**REQUEST:**
Will you give every entry again exactly as it stands?

**DATA IN THIS EXERCISE:**
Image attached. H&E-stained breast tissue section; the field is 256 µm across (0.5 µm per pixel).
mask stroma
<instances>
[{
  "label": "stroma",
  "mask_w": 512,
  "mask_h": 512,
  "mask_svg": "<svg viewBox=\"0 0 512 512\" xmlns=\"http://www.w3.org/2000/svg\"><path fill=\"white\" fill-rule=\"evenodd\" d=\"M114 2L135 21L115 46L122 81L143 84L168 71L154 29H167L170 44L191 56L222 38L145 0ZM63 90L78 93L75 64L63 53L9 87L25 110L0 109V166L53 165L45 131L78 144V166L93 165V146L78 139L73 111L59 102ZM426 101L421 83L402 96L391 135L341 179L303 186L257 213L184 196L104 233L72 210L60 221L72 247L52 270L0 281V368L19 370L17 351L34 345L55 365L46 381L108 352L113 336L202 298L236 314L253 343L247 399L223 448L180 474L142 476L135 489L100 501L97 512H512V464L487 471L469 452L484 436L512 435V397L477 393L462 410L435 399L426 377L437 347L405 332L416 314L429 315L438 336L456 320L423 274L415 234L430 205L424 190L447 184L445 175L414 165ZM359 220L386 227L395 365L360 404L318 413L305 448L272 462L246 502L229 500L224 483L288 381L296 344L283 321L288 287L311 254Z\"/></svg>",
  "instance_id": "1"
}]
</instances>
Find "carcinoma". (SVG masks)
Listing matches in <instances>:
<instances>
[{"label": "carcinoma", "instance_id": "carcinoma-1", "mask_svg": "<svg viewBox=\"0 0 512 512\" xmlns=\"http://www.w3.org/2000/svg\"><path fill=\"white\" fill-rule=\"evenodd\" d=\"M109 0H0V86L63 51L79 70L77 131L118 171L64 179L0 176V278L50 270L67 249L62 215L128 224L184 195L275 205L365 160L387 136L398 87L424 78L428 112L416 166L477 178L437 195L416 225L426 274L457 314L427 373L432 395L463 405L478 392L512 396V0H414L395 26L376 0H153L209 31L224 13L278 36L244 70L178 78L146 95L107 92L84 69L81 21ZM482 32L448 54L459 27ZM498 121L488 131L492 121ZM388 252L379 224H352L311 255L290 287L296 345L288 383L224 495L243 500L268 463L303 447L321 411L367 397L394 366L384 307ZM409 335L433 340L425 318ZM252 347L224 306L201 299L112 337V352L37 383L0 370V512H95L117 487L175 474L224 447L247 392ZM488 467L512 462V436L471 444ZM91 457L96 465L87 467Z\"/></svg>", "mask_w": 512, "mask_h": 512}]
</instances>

**RESULT OF THIS TASK:**
Image attached. H&E-stained breast tissue section; the field is 256 µm across (0.5 µm per pixel).
mask stroma
<instances>
[{
  "label": "stroma",
  "mask_w": 512,
  "mask_h": 512,
  "mask_svg": "<svg viewBox=\"0 0 512 512\" xmlns=\"http://www.w3.org/2000/svg\"><path fill=\"white\" fill-rule=\"evenodd\" d=\"M114 2L135 21L115 46L122 81L143 84L168 71L154 29H167L170 44L191 56L222 38L145 0ZM63 90L78 93L75 64L63 53L9 87L25 110L0 109V166L53 165L45 131L78 144V166L93 165V146L78 139L73 111L59 102ZM426 101L421 83L402 96L391 135L341 179L303 186L257 213L184 196L104 233L72 210L60 221L72 247L52 270L0 281V368L19 370L17 351L34 345L55 365L46 381L108 352L113 336L202 298L236 314L253 343L247 399L223 448L180 474L142 476L135 489L100 501L97 512H512V464L487 471L469 452L484 436L512 435V397L477 393L462 410L435 399L426 377L437 347L405 332L416 314L429 315L438 336L456 320L423 274L415 234L430 205L424 190L447 184L445 175L414 165ZM359 220L386 227L395 365L360 404L318 413L305 448L272 462L246 502L229 500L224 483L288 381L296 344L283 321L288 287L311 254Z\"/></svg>",
  "instance_id": "1"
}]
</instances>
Find "carcinoma". (SVG masks)
Listing matches in <instances>:
<instances>
[{"label": "carcinoma", "instance_id": "carcinoma-1", "mask_svg": "<svg viewBox=\"0 0 512 512\" xmlns=\"http://www.w3.org/2000/svg\"><path fill=\"white\" fill-rule=\"evenodd\" d=\"M109 0H0V86L63 51L79 70L77 131L118 171L64 179L0 176V278L50 270L67 249L62 215L128 224L184 195L275 205L365 160L387 136L398 87L424 78L428 112L416 166L477 178L437 195L416 225L426 274L457 314L427 373L432 395L463 405L478 392L512 396V0H414L395 26L376 0H153L209 31L224 13L278 36L244 70L178 78L146 95L107 92L84 69L81 21ZM482 32L448 54L459 27ZM498 121L488 131L492 121ZM388 252L379 224H352L311 255L290 287L296 345L288 383L224 495L243 500L268 463L303 447L321 411L367 397L394 366L384 307ZM409 335L433 340L425 318ZM252 347L224 306L201 299L112 337V352L37 383L0 370V512H95L117 487L175 474L224 447L247 392ZM488 467L512 462V436L471 444ZM91 457L96 465L87 467Z\"/></svg>", "mask_w": 512, "mask_h": 512}]
</instances>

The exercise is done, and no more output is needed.